Exactly and only the lines from the line holding "[(541,556),(552,485),(446,469),(445,475),(432,556),(541,556)]" to the end of the records should be reproduced. Leave pictures out.

Records from a data source
____________

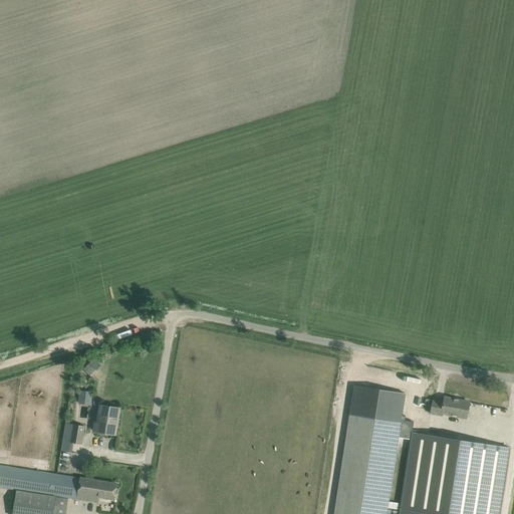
[(91,358),(83,370),(91,375),(98,363),(91,358)]
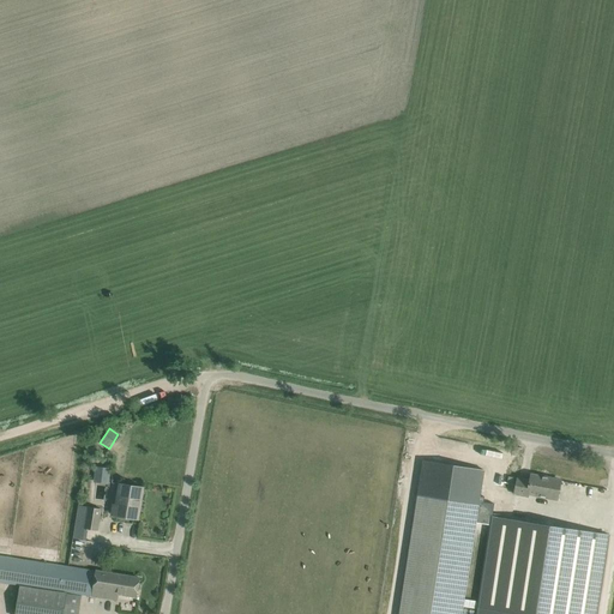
[(456,480),(503,491),(511,455),(463,444),(456,480)]
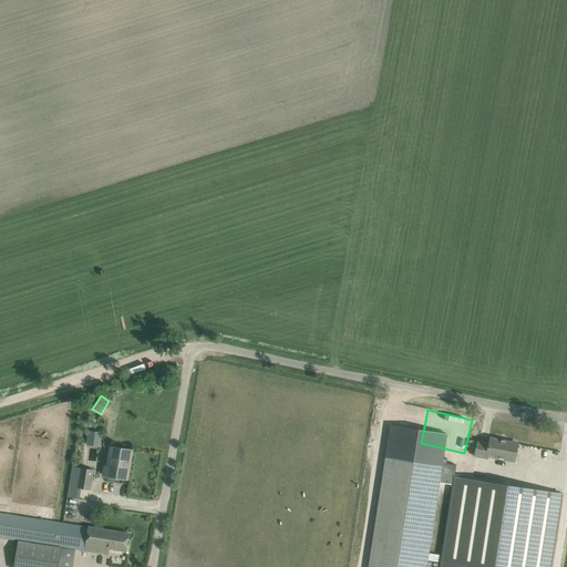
[(84,445),(99,447),(101,432),(86,430),(84,445)]
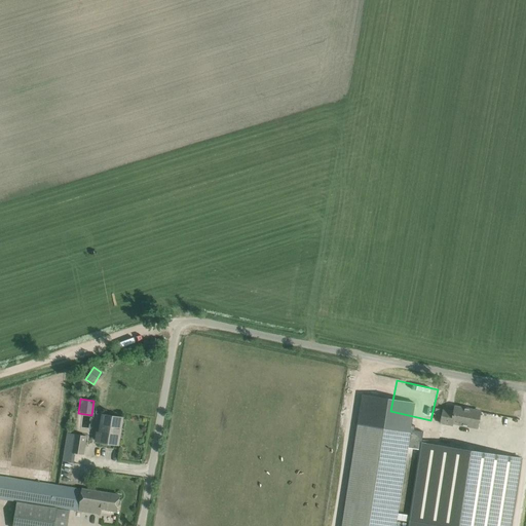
[(455,407),(454,412),(444,410),(441,424),(453,426),(454,424),(477,429),(481,412),(455,407)]
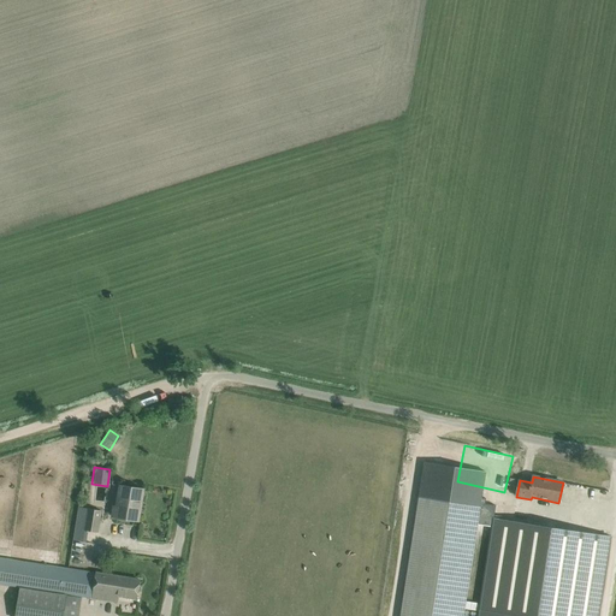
[(143,490),(120,486),(118,505),(116,504),(113,517),(138,521),(143,490)]
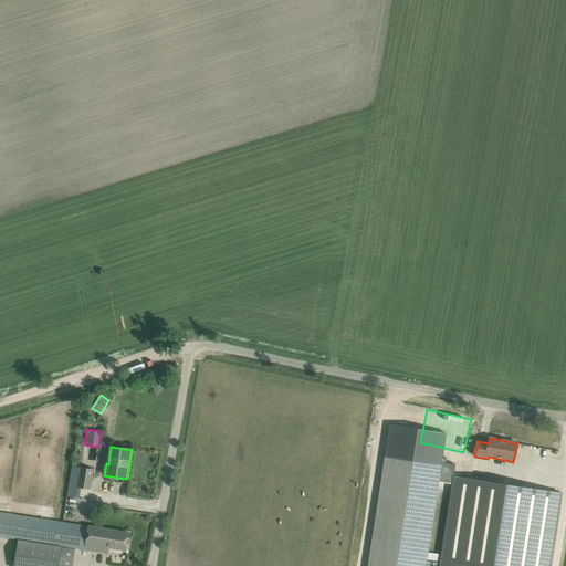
[(386,458),(368,565),(425,565),(438,481),(452,483),(453,477),(456,465),(446,464),(386,458)]
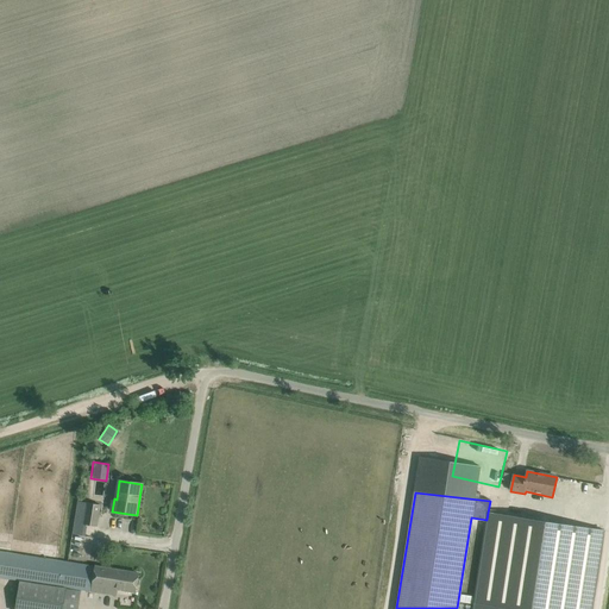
[(87,525),(98,526),(101,506),(77,502),(73,534),(86,537),(87,525)]
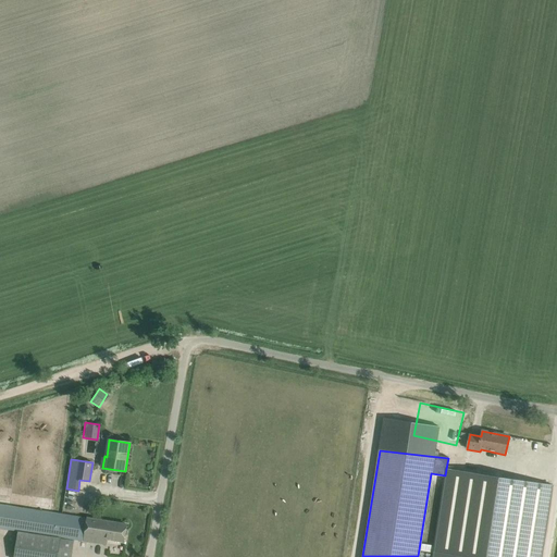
[(541,556),(552,485),(446,469),(445,475),(432,556),(541,556)]
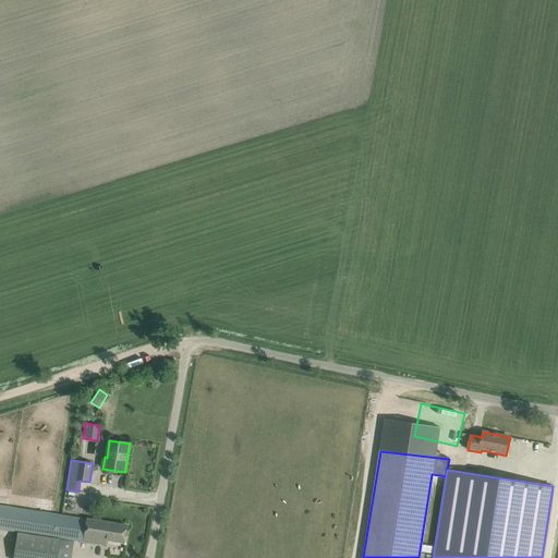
[(0,505),(0,530),(19,533),(14,557),(58,557),(61,540),(74,542),(96,543),(107,545),(108,540),(124,542),(126,525),(117,523),(0,505)]
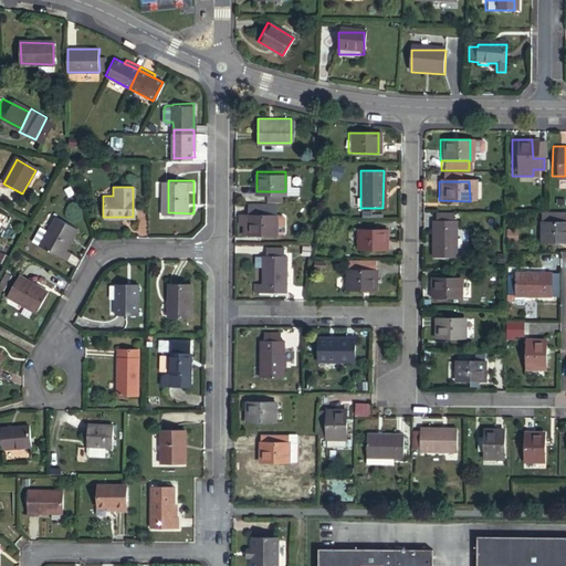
[(565,241),(565,210),(534,209),(535,240),(565,241)]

____________

◆ Response to this task:
[(541,556),(552,485),(446,469),(445,475),(432,556),(541,556)]
[(0,505),(0,530),(19,533),(14,557),(58,557),(61,540),(74,542),(96,543),(107,545),(108,540),(124,542),(126,525),(117,523),(0,505)]
[(565,241),(565,210),(534,209),(535,240),(565,241)]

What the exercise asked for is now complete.